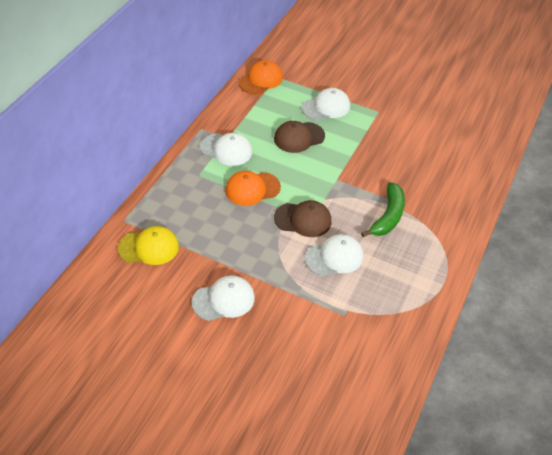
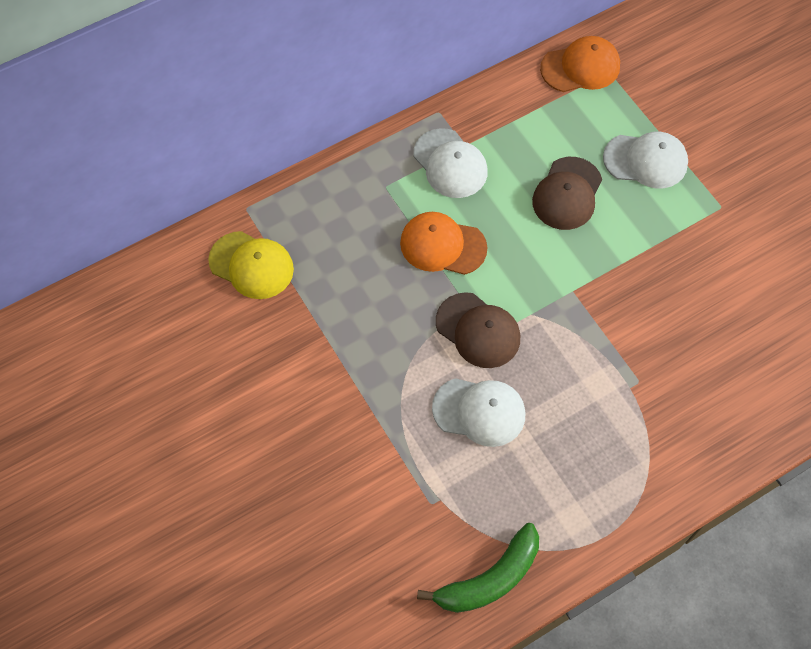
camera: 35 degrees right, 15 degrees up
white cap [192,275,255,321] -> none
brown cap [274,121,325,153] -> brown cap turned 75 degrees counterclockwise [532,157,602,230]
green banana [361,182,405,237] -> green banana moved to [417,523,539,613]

__________________________________________________

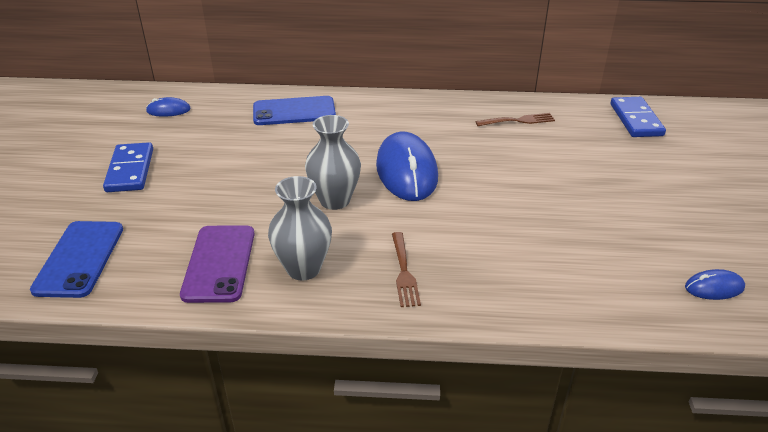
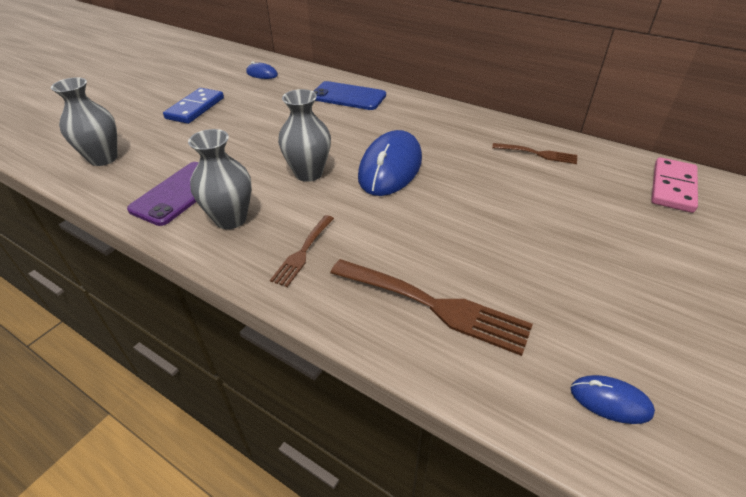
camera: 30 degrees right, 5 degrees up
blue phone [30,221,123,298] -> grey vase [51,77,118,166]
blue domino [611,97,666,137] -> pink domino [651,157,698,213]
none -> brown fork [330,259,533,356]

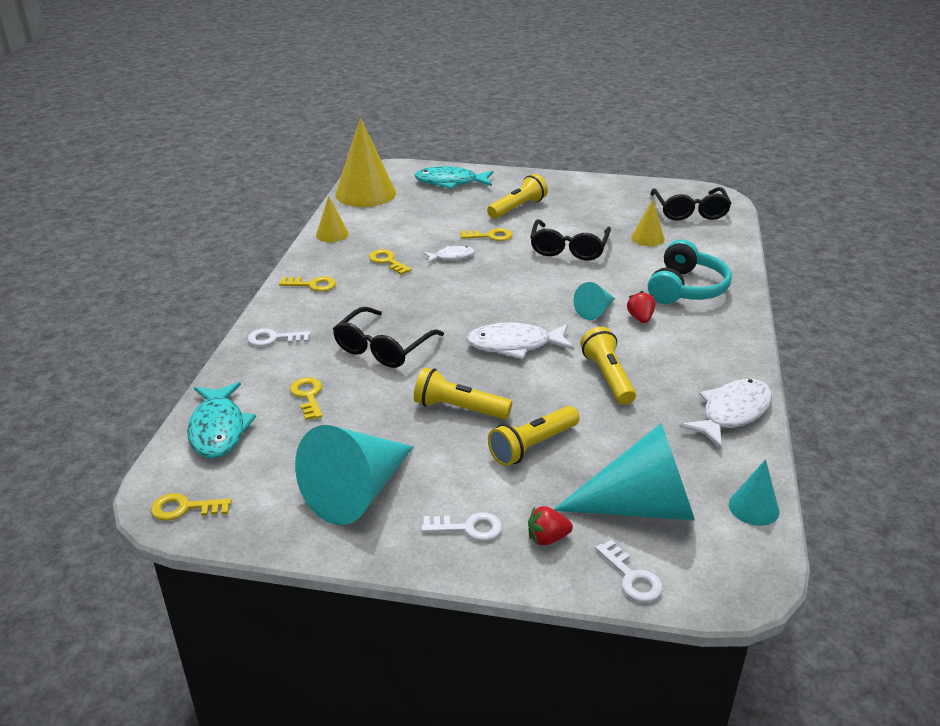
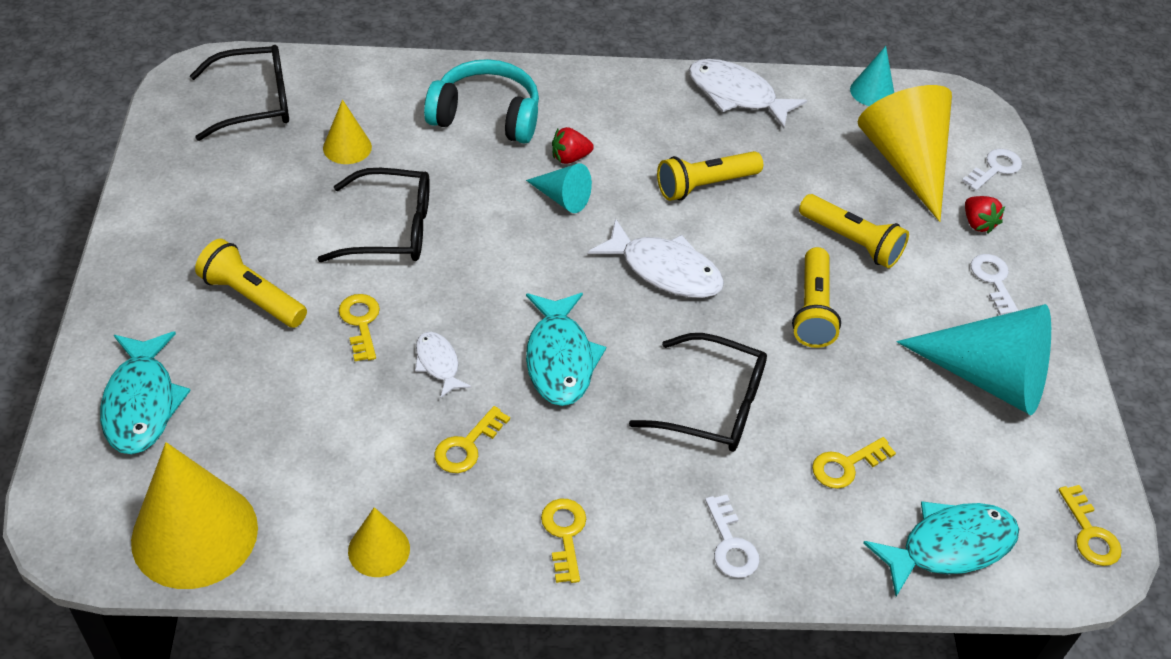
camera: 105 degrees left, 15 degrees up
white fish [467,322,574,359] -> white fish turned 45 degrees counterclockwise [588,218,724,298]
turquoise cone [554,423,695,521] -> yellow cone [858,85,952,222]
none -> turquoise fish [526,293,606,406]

__________________________________________________

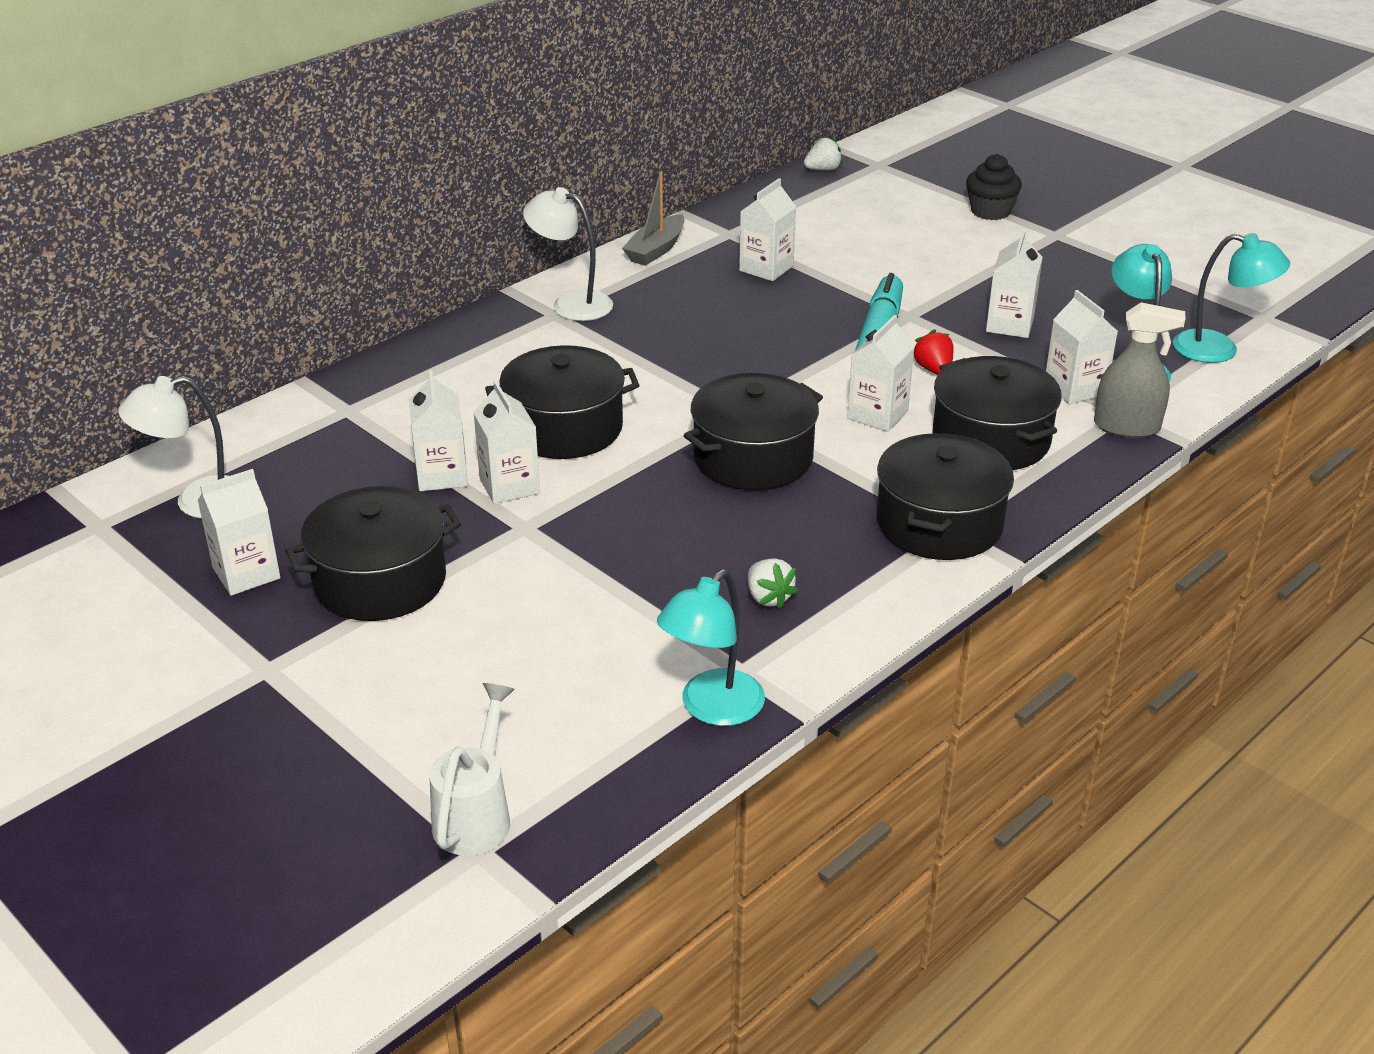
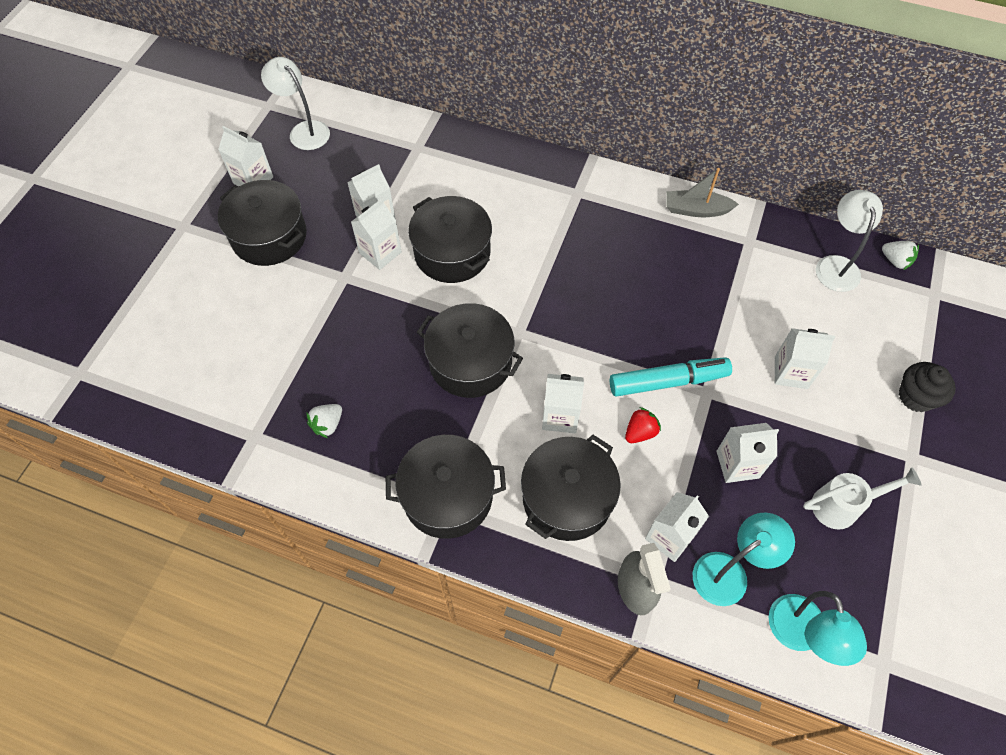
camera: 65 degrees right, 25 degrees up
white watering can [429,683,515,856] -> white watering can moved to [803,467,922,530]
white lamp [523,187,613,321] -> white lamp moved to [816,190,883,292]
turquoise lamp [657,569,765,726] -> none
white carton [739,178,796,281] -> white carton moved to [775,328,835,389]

__________________________________________________

- Task requirements: Everything above from the line containing "camera: 105 degrees left, 15 degrees up" through the line containing "none -> turquoise fish [526,293,606,406]" must be copied exactly. Nothing outside that range belongs in the answer.

- Expected answer:
camera: 105 degrees left, 15 degrees up
white fish [467,322,574,359] -> white fish turned 45 degrees counterclockwise [588,218,724,298]
turquoise cone [554,423,695,521] -> yellow cone [858,85,952,222]
none -> turquoise fish [526,293,606,406]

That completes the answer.